Coordinate change listings
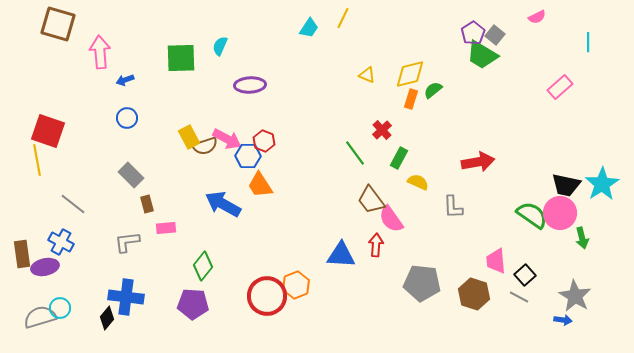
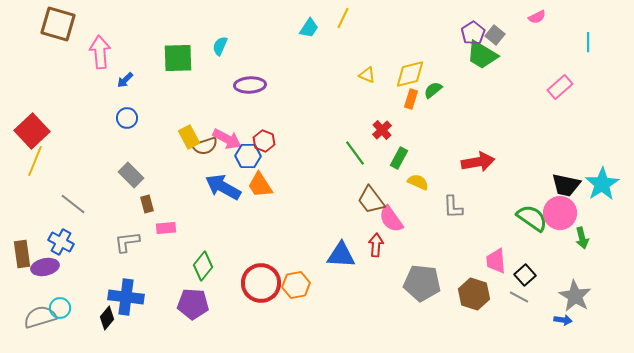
green square at (181, 58): moved 3 px left
blue arrow at (125, 80): rotated 24 degrees counterclockwise
red square at (48, 131): moved 16 px left; rotated 28 degrees clockwise
yellow line at (37, 160): moved 2 px left, 1 px down; rotated 32 degrees clockwise
blue arrow at (223, 204): moved 17 px up
green semicircle at (532, 215): moved 3 px down
orange hexagon at (296, 285): rotated 12 degrees clockwise
red circle at (267, 296): moved 6 px left, 13 px up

What is expected. Among the lines of the data, some contain the word "degrees". How many are there? Reply with the number alone.

Solution to the problem. 4